### DATA PROVIDED ###
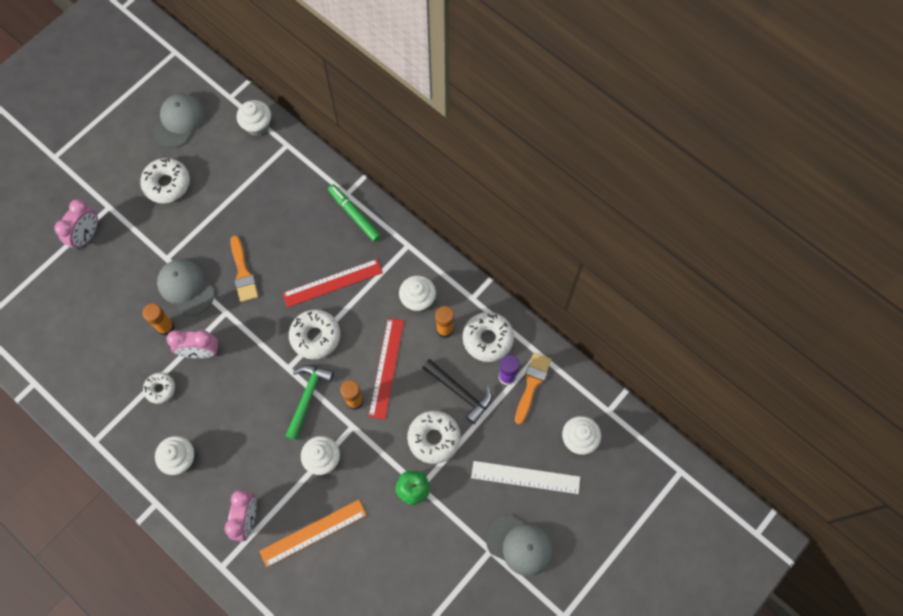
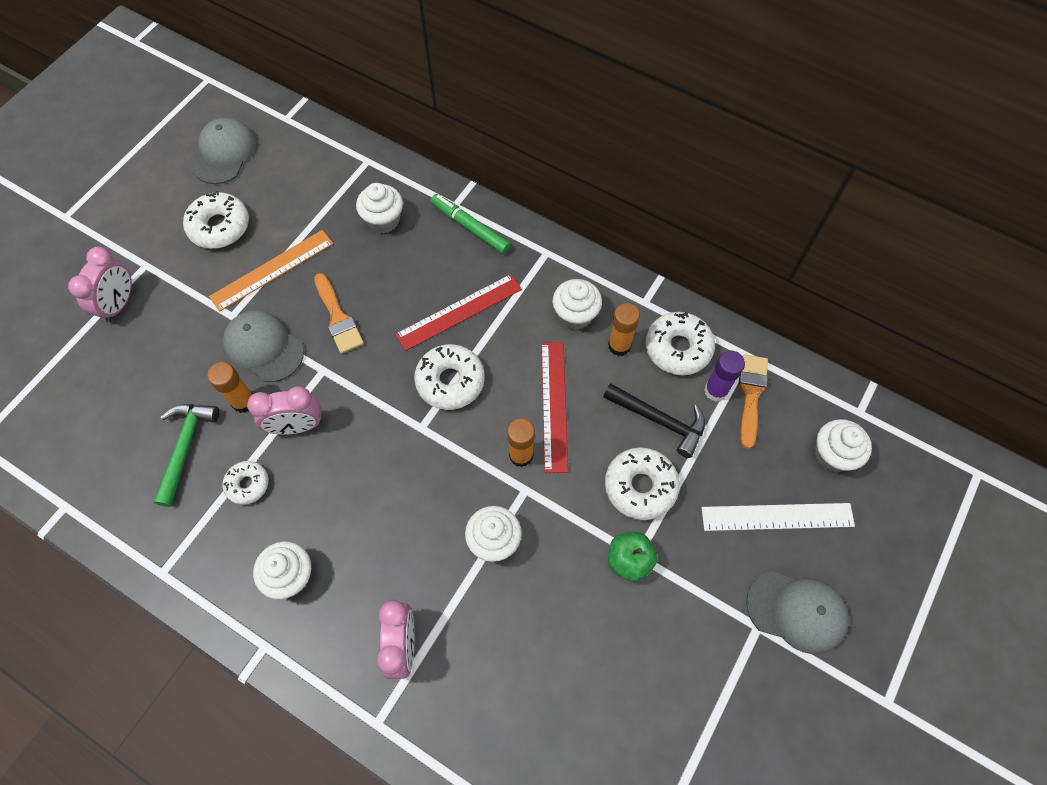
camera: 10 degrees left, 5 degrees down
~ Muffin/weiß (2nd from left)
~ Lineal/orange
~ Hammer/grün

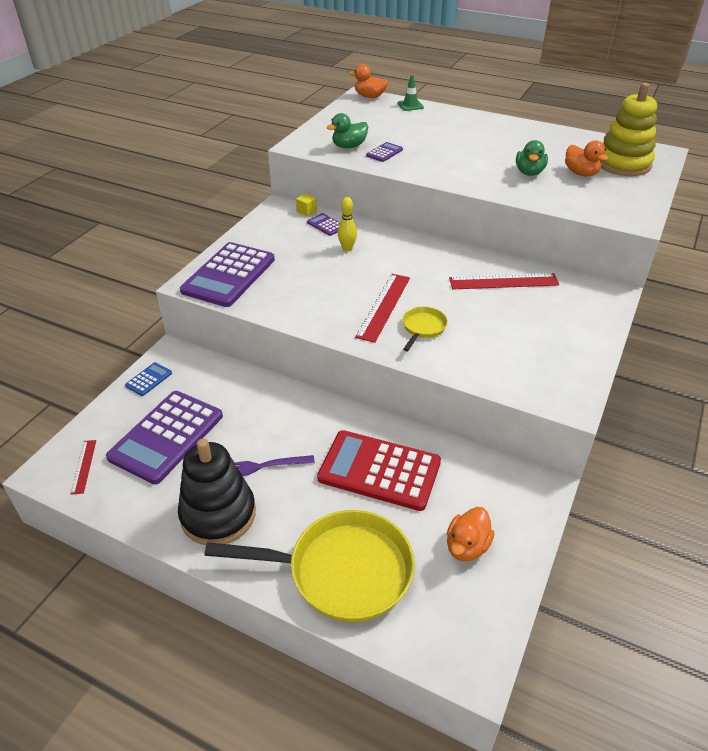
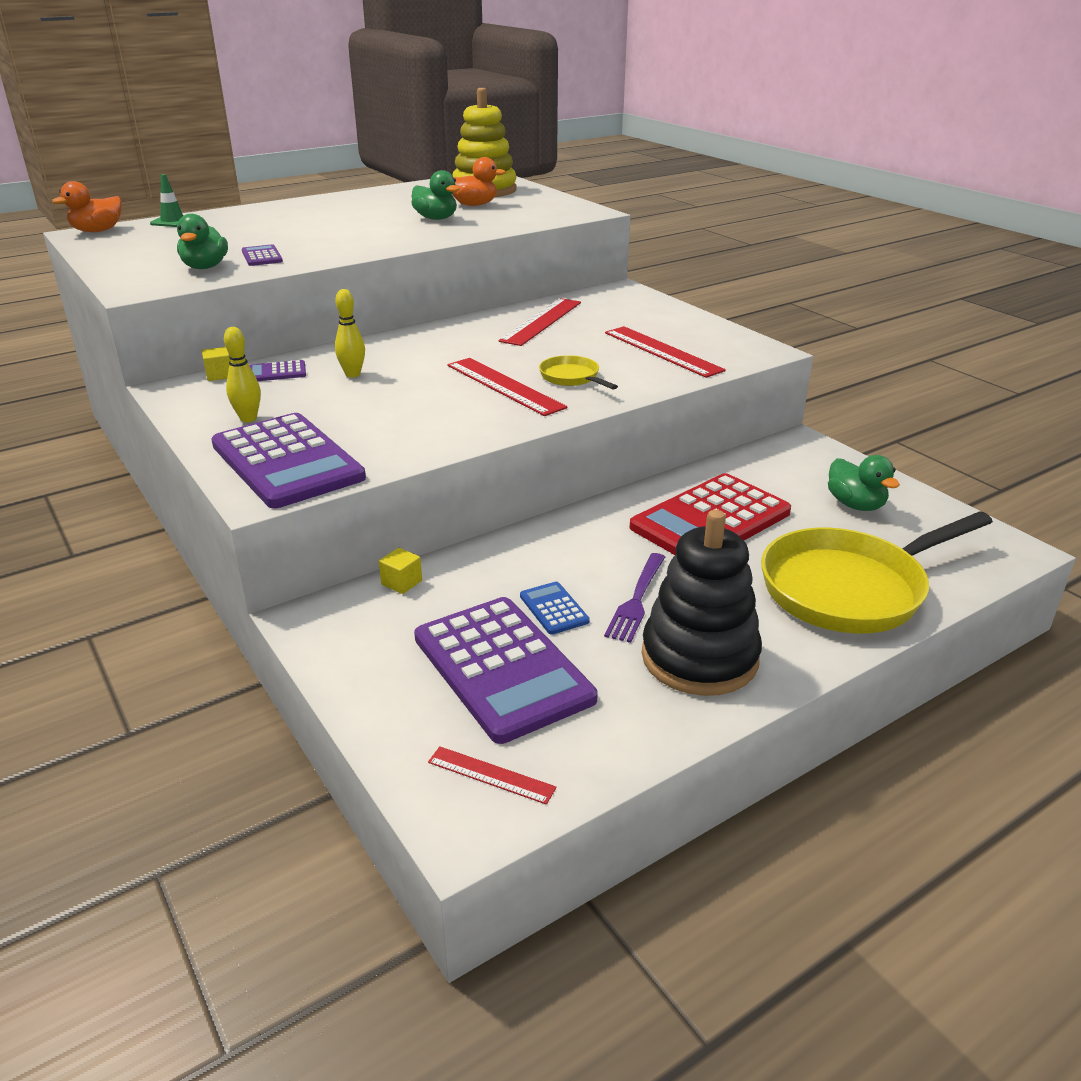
camera: 60 degrees left, 10 degrees down
~ Taschenrechner/blau
~ Pfanne/gelb (1st from left in the first image) 150 degrees counterclockwise
~ Ente/orange (2nd from left) to Ente/grün (3rd from left)
+ Bowlingkegel/gelb (1st from left)
+ Kubus/gelb (2nd from left)
+ Lineal/rot (4th from left)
###
**AIM OF THE EXERCISE**
Produce a verbatim copy of every entry, excluding pictures.

**YOUR SOLUTION**
camera: 10 degrees left, 5 degrees down
~ Muffin/weiß (2nd from left)
~ Lineal/orange
~ Hammer/grün

camera: 60 degrees left, 10 degrees down
~ Taschenrechner/blau
~ Pfanne/gelb (1st from left in the first image) 150 degrees counterclockwise
~ Ente/orange (2nd from left) to Ente/grün (3rd from left)
+ Bowlingkegel/gelb (1st from left)
+ Kubus/gelb (2nd from left)
+ Lineal/rot (4th from left)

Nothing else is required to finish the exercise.